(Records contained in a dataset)
★ ★ ★ ★

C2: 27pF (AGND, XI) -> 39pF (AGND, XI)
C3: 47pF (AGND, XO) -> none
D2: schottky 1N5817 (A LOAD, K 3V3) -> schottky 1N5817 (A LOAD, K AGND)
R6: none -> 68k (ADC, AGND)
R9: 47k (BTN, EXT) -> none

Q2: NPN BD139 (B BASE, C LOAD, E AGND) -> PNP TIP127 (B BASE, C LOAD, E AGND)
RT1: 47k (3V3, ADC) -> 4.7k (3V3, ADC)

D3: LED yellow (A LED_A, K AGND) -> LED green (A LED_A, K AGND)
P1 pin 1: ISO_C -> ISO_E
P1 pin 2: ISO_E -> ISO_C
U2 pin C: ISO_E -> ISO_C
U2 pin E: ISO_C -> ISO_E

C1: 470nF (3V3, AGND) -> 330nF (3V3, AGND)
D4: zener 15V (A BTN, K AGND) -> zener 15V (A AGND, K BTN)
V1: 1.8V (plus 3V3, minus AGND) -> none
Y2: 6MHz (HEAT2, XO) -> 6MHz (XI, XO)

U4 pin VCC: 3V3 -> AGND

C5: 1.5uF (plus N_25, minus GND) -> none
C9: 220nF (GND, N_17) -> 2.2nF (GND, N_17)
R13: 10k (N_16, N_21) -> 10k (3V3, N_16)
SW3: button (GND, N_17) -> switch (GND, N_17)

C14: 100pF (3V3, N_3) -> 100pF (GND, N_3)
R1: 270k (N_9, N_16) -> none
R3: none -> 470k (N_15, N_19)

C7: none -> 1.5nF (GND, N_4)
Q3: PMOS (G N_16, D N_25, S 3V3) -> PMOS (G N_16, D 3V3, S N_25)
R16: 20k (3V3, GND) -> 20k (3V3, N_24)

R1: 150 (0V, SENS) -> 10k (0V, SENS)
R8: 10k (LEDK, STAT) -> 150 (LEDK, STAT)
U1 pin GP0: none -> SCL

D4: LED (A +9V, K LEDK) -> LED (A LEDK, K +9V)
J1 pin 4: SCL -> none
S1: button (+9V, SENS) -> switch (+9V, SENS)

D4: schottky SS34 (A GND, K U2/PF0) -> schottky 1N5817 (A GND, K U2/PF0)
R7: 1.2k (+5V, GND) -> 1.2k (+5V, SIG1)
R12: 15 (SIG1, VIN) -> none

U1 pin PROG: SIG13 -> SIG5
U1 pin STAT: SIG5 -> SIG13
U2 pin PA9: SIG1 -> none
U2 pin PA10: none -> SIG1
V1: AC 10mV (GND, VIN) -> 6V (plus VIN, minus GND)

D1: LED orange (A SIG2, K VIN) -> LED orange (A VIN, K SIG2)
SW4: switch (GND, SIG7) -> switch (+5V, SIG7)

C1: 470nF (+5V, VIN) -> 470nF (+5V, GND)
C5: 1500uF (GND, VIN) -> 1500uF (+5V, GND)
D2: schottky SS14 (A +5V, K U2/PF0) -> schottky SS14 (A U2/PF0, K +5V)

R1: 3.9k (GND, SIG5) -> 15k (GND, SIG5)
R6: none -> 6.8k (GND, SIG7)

★ ★ ★ ★

All lines from the top of the data through the line containing "D4: schottky SS34" need to be retyped exactly, and nothing more.

** ANSWER SECTION **
C2: 27pF (AGND, XI) -> 39pF (AGND, XI)
C3: 47pF (AGND, XO) -> none
D2: schottky 1N5817 (A LOAD, K 3V3) -> schottky 1N5817 (A LOAD, K AGND)
R6: none -> 68k (ADC, AGND)
R9: 47k (BTN, EXT) -> none

Q2: NPN BD139 (B BASE, C LOAD, E AGND) -> PNP TIP127 (B BASE, C LOAD, E AGND)
RT1: 47k (3V3, ADC) -> 4.7k (3V3, ADC)

D3: LED yellow (A LED_A, K AGND) -> LED green (A LED_A, K AGND)
P1 pin 1: ISO_C -> ISO_E
P1 pin 2: ISO_E -> ISO_C
U2 pin C: ISO_E -> ISO_C
U2 pin E: ISO_C -> ISO_E

C1: 470nF (3V3, AGND) -> 330nF (3V3, AGND)
D4: zener 15V (A BTN, K AGND) -> zener 15V (A AGND, K BTN)
V1: 1.8V (plus 3V3, minus AGND) -> none
Y2: 6MHz (HEAT2, XO) -> 6MHz (XI, XO)

U4 pin VCC: 3V3 -> AGND

C5: 1.5uF (plus N_25, minus GND) -> none
C9: 220nF (GND, N_17) -> 2.2nF (GND, N_17)
R13: 10k (N_16, N_21) -> 10k (3V3, N_16)
SW3: button (GND, N_17) -> switch (GND, N_17)

C14: 100pF (3V3, N_3) -> 100pF (GND, N_3)
R1: 270k (N_9, N_16) -> none
R3: none -> 470k (N_15, N_19)

C7: none -> 1.5nF (GND, N_4)
Q3: PMOS (G N_16, D N_25, S 3V3) -> PMOS (G N_16, D 3V3, S N_25)
R16: 20k (3V3, GND) -> 20k (3V3, N_24)

R1: 150 (0V, SENS) -> 10k (0V, SENS)
R8: 10k (LEDK, STAT) -> 150 (LEDK, STAT)
U1 pin GP0: none -> SCL

D4: LED (A +9V, K LEDK) -> LED (A LEDK, K +9V)
J1 pin 4: SCL -> none
S1: button (+9V, SENS) -> switch (+9V, SENS)

D4: schottky SS34 (A GND, K U2/PF0) -> schottky 1N5817 (A GND, K U2/PF0)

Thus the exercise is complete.